--- Work to complete ---
Look through the entries below and copy exactly the part that begins with the line containing "brown rectangle: (92, 94) -> (104, 79), moved" and ends with the line containing "cyan line: (131, 166)". Do not copy the pictures.

(Stored dataset items)
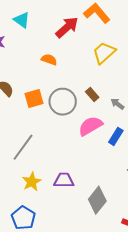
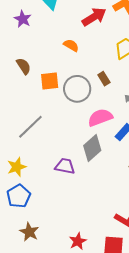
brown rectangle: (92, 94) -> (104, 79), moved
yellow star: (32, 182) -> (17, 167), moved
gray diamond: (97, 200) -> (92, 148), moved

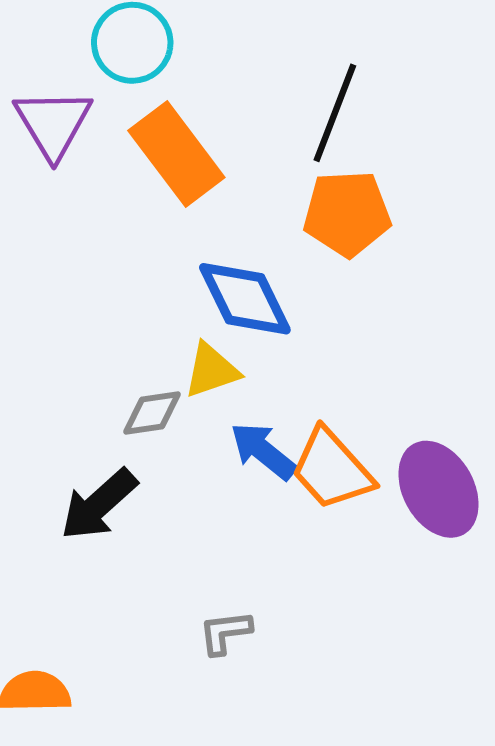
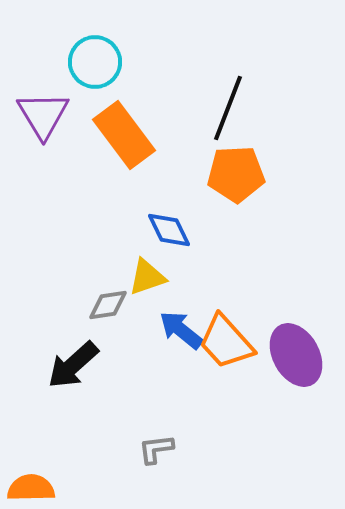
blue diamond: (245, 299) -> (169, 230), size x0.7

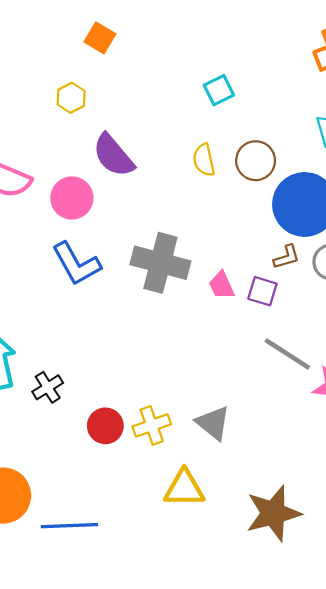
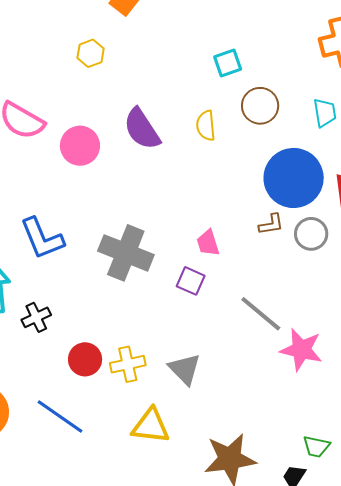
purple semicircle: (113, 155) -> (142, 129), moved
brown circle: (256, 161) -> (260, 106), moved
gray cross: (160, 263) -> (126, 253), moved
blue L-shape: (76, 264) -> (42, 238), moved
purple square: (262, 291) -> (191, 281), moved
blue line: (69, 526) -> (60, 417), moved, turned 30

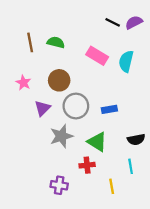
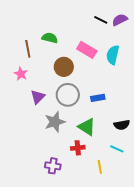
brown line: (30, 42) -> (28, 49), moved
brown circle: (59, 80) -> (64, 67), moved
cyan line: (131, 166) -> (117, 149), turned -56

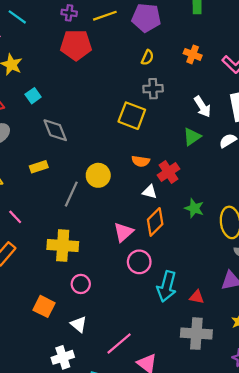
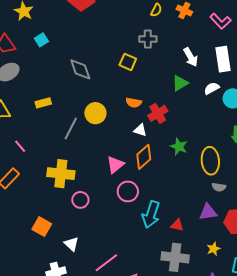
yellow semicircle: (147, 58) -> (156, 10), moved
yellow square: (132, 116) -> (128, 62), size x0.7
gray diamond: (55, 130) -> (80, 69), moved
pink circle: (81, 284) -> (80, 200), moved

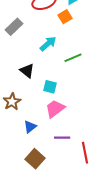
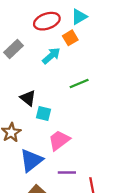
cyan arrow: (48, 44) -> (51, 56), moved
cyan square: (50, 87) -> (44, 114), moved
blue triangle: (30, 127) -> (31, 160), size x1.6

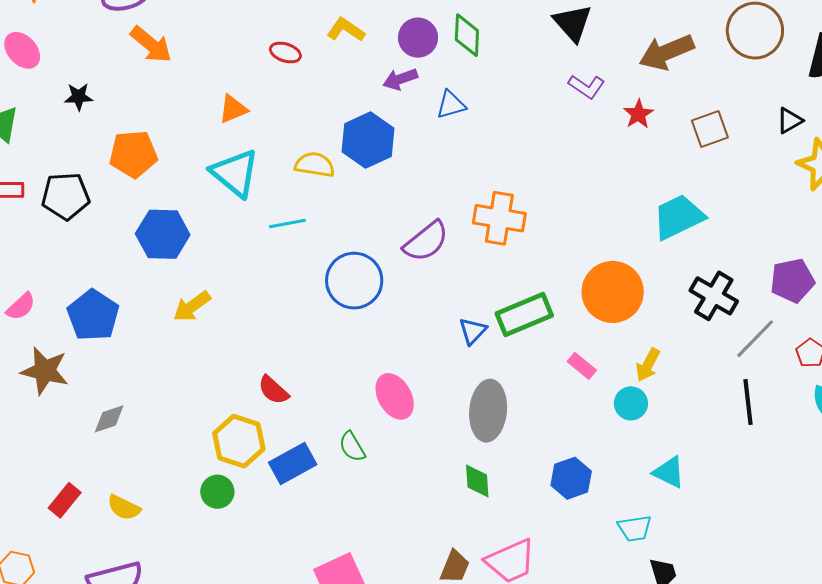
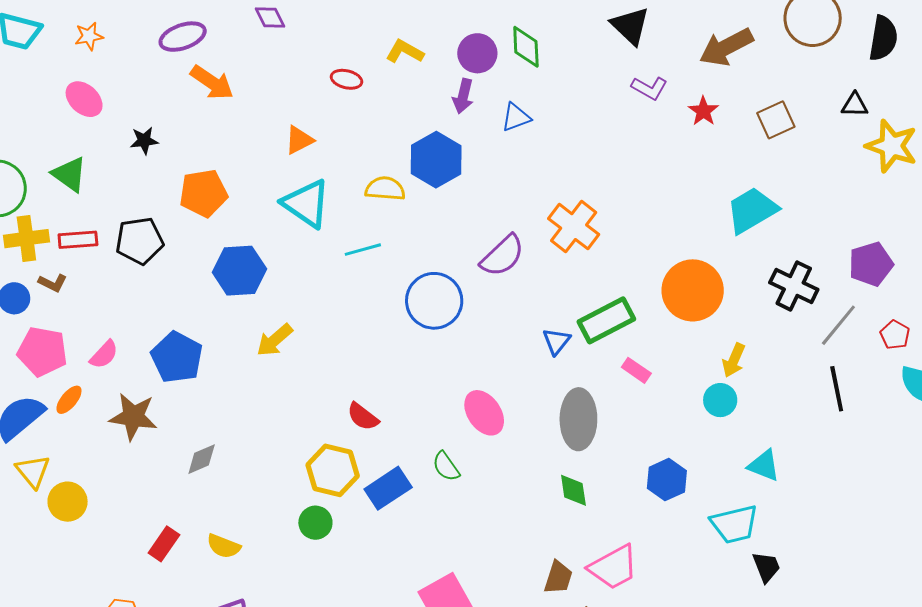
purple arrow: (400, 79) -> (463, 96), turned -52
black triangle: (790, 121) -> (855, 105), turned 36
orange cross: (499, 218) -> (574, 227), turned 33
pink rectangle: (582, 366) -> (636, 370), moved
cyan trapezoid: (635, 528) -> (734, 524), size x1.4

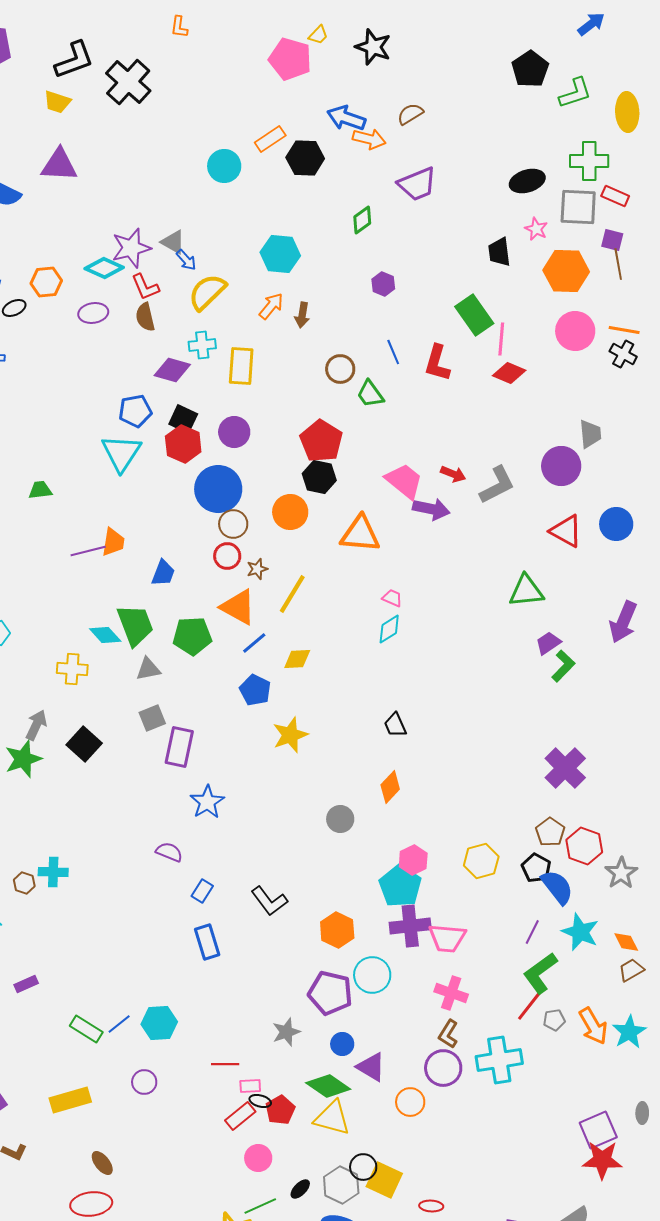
--
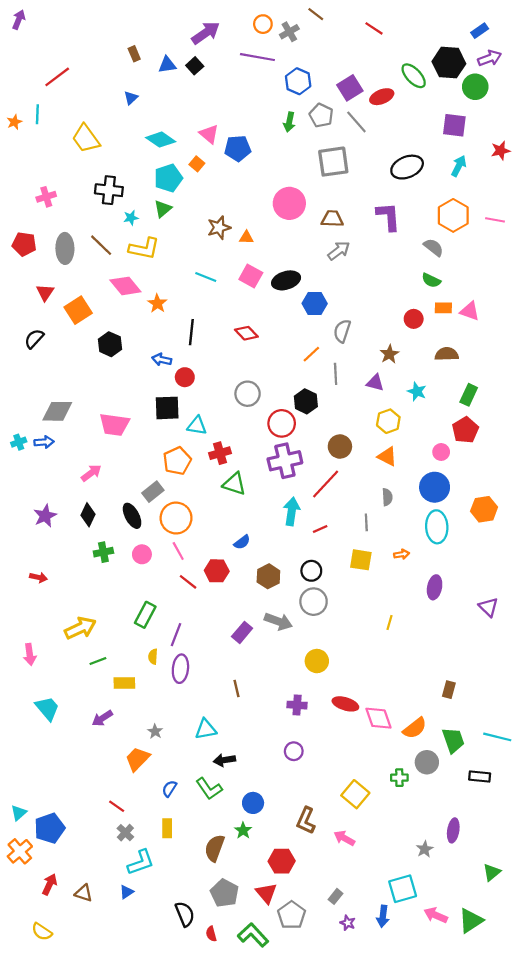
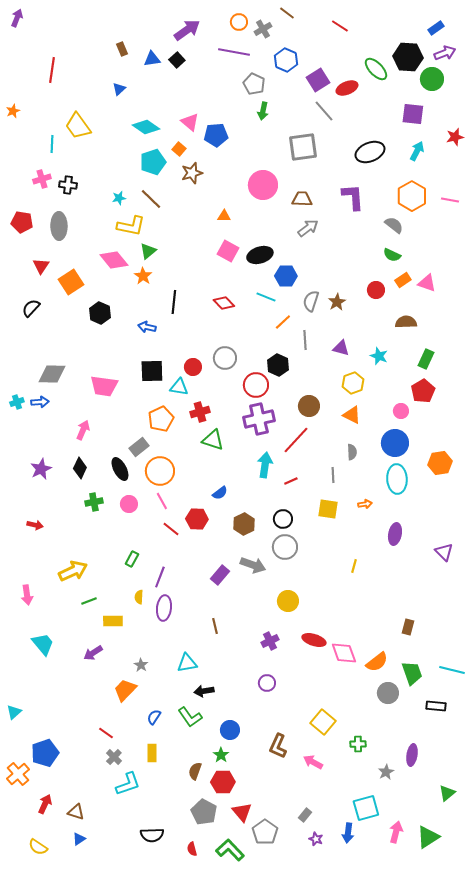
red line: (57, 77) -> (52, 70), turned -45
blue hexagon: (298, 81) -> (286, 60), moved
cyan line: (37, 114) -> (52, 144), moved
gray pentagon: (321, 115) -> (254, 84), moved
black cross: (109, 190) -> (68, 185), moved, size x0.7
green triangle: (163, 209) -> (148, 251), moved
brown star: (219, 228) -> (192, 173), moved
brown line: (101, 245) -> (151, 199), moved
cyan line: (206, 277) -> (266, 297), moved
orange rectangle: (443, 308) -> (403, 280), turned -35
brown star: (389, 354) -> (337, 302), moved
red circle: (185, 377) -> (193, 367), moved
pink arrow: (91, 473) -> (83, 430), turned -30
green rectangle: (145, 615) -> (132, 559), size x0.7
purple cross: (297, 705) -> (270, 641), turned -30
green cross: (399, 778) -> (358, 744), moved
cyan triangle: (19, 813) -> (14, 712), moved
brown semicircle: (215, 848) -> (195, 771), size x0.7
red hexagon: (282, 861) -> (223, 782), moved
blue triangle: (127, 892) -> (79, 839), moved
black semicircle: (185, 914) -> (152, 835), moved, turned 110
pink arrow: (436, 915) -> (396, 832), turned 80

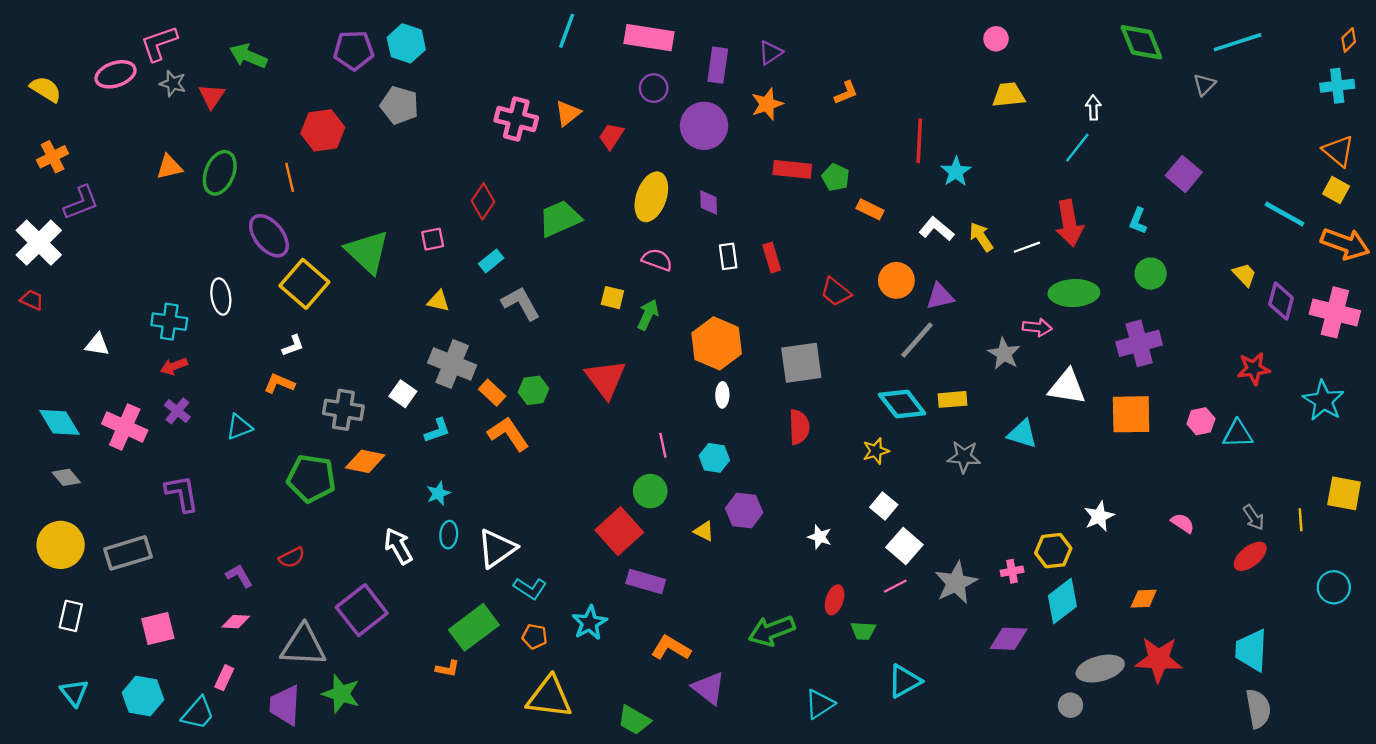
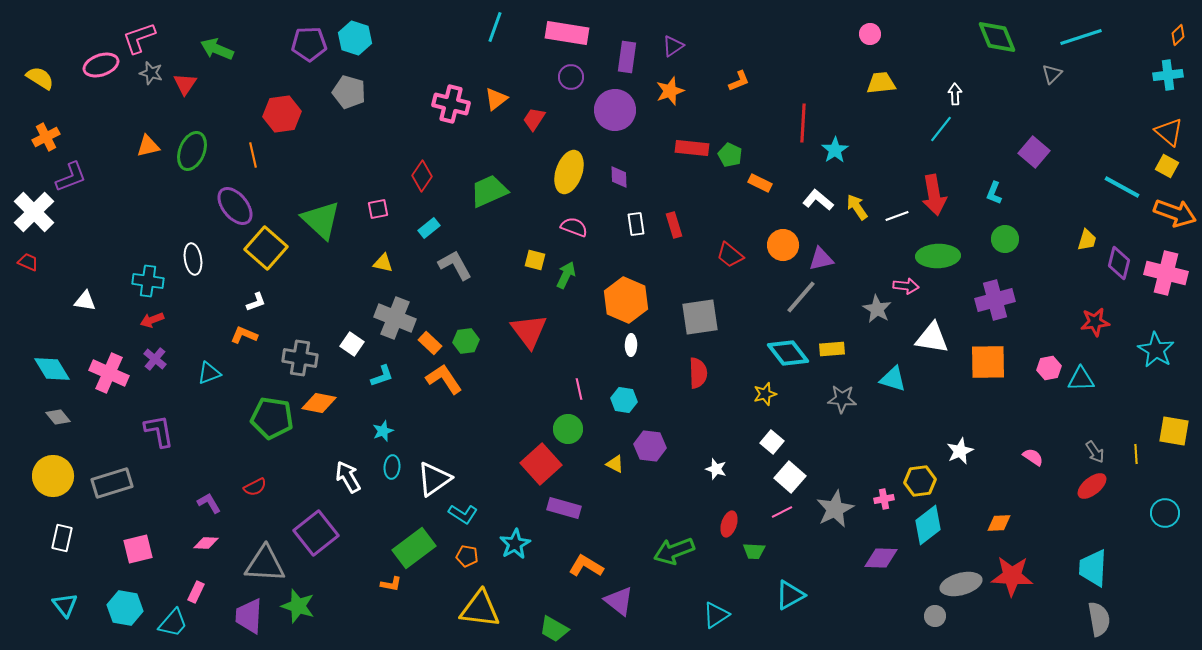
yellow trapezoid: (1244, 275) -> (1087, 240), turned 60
* * *
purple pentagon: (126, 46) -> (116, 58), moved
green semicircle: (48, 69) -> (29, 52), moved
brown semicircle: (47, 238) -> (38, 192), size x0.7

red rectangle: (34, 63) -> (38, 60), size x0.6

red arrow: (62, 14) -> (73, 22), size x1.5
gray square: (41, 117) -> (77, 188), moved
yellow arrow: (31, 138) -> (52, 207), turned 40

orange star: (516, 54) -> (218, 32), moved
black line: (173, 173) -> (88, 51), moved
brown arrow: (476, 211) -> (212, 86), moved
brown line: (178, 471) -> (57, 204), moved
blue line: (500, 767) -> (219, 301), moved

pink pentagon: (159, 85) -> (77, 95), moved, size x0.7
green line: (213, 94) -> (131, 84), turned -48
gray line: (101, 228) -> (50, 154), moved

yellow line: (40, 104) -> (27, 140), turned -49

--- Problem solution ---
brown rectangle: (92, 94) -> (104, 79), moved
yellow star: (32, 182) -> (17, 167), moved
gray diamond: (97, 200) -> (92, 148), moved

blue diamond: (245, 299) -> (169, 230), size x0.7

purple semicircle: (113, 155) -> (142, 129), moved
brown circle: (256, 161) -> (260, 106), moved
gray cross: (160, 263) -> (126, 253), moved
blue L-shape: (76, 264) -> (42, 238), moved
purple square: (262, 291) -> (191, 281), moved
blue line: (69, 526) -> (60, 417), moved, turned 30

brown line: (30, 42) -> (28, 49), moved
brown circle: (59, 80) -> (64, 67), moved
cyan line: (131, 166) -> (117, 149), turned -56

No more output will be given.